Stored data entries
━━━━━━━━━━━━━━━━━━━━━━━━━━━━━━

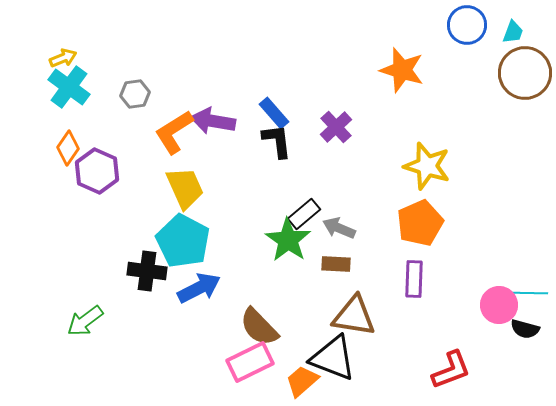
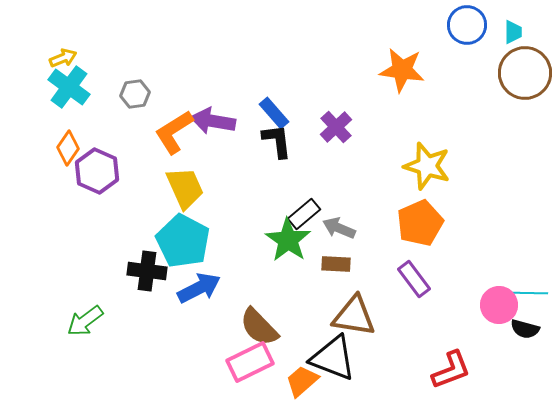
cyan trapezoid: rotated 20 degrees counterclockwise
orange star: rotated 9 degrees counterclockwise
purple rectangle: rotated 39 degrees counterclockwise
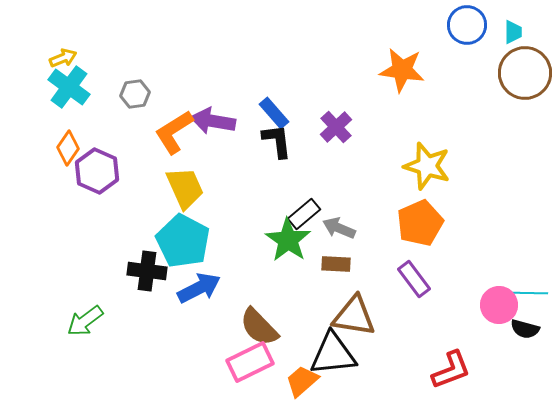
black triangle: moved 4 px up; rotated 27 degrees counterclockwise
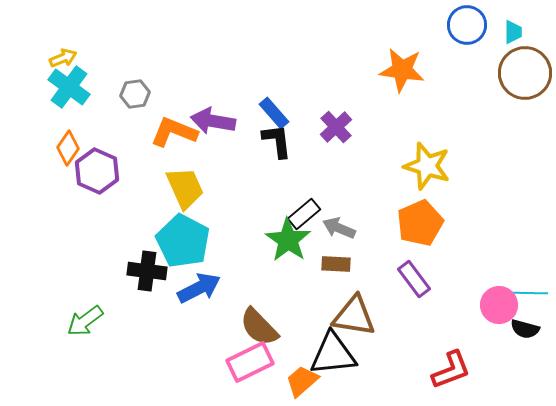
orange L-shape: rotated 54 degrees clockwise
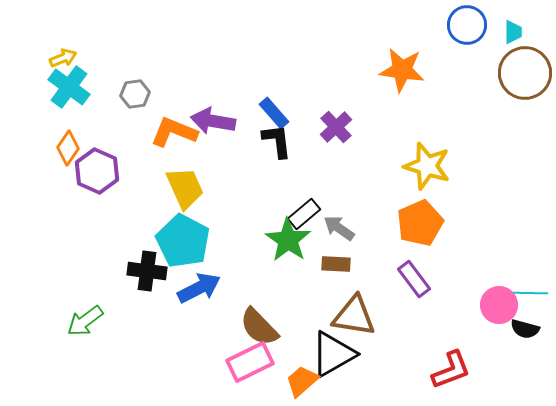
gray arrow: rotated 12 degrees clockwise
black triangle: rotated 24 degrees counterclockwise
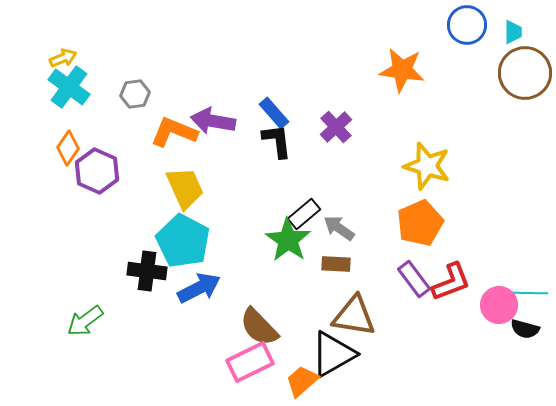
red L-shape: moved 88 px up
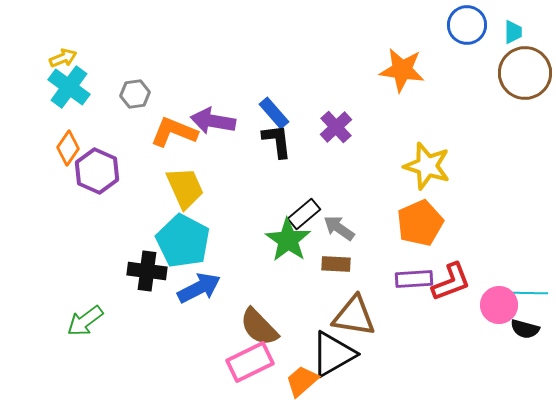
purple rectangle: rotated 57 degrees counterclockwise
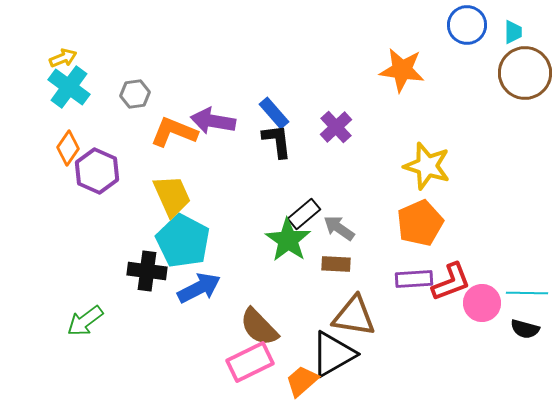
yellow trapezoid: moved 13 px left, 8 px down
pink circle: moved 17 px left, 2 px up
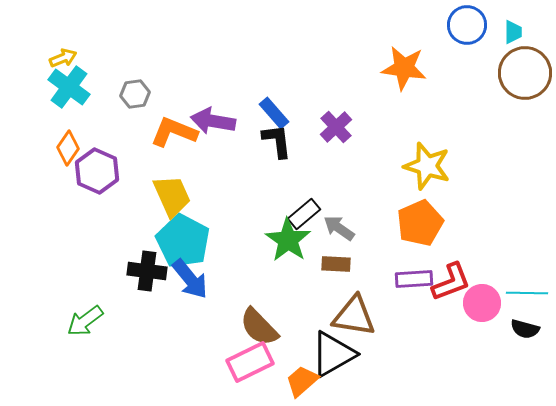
orange star: moved 2 px right, 2 px up
blue arrow: moved 9 px left, 9 px up; rotated 78 degrees clockwise
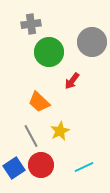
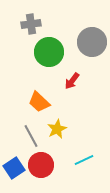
yellow star: moved 3 px left, 2 px up
cyan line: moved 7 px up
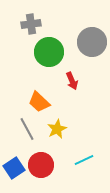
red arrow: rotated 60 degrees counterclockwise
gray line: moved 4 px left, 7 px up
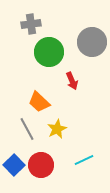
blue square: moved 3 px up; rotated 10 degrees counterclockwise
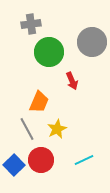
orange trapezoid: rotated 110 degrees counterclockwise
red circle: moved 5 px up
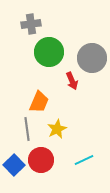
gray circle: moved 16 px down
gray line: rotated 20 degrees clockwise
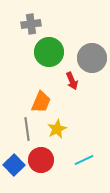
orange trapezoid: moved 2 px right
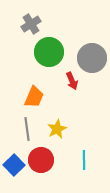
gray cross: rotated 24 degrees counterclockwise
orange trapezoid: moved 7 px left, 5 px up
cyan line: rotated 66 degrees counterclockwise
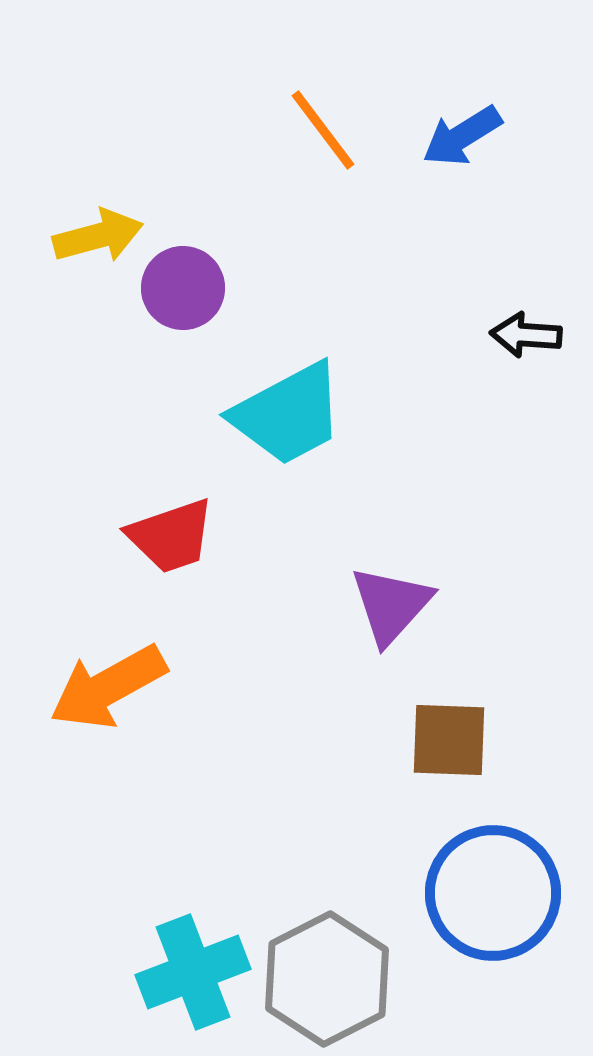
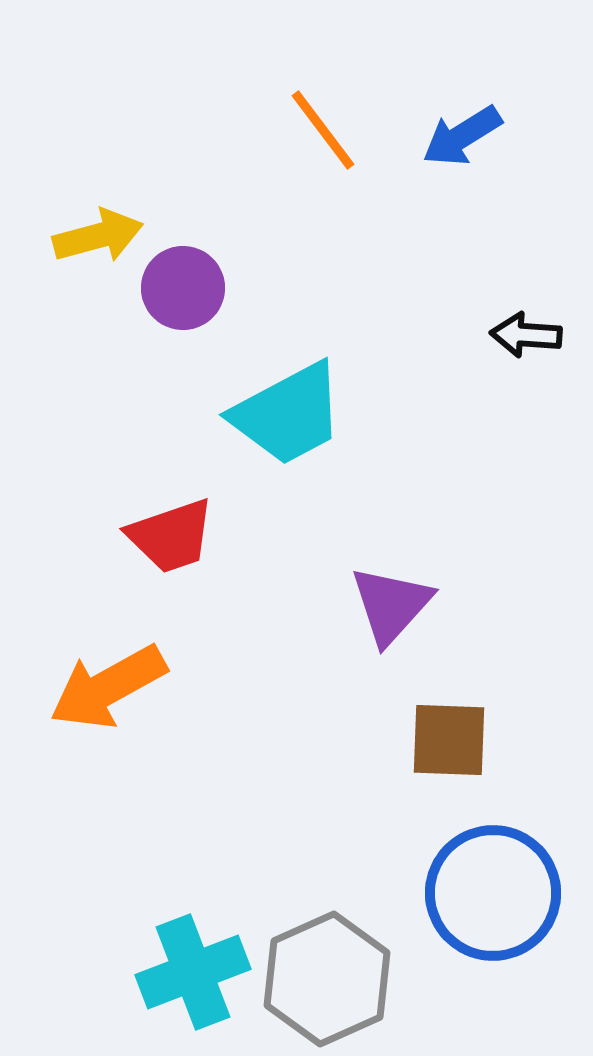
gray hexagon: rotated 3 degrees clockwise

━━━━━━━━━━━━━━━━━━━━━━━━━━━━━━

## Work instructions:
Could you write out the data again, replacing every "trapezoid" with "trapezium" and changing nothing else? Leave the picture lines out of your answer.

## The solution:
cyan trapezium: rotated 20 degrees counterclockwise
orange star: rotated 9 degrees counterclockwise
purple rectangle: rotated 39 degrees counterclockwise
black triangle: moved 4 px up; rotated 27 degrees counterclockwise
orange L-shape: rotated 54 degrees clockwise
gray arrow: rotated 12 degrees clockwise
black triangle: rotated 24 degrees counterclockwise
red L-shape: moved 88 px up
purple rectangle: rotated 57 degrees counterclockwise
yellow trapezium: moved 13 px left, 8 px down
pink circle: moved 17 px left, 2 px up
orange star: moved 2 px right, 2 px up
blue arrow: moved 9 px left, 9 px up; rotated 78 degrees clockwise
yellow star: moved 3 px left, 2 px up
cyan line: moved 7 px up
red arrow: rotated 60 degrees counterclockwise
gray line: moved 4 px left, 7 px up
blue square: moved 3 px up; rotated 10 degrees counterclockwise
orange trapezium: rotated 110 degrees counterclockwise
red circle: moved 5 px up
gray circle: moved 16 px down
gray line: rotated 20 degrees clockwise
orange trapezium: moved 2 px right
gray cross: rotated 24 degrees counterclockwise
orange trapezium: moved 7 px left, 5 px up
cyan line: rotated 66 degrees counterclockwise
gray hexagon: rotated 3 degrees clockwise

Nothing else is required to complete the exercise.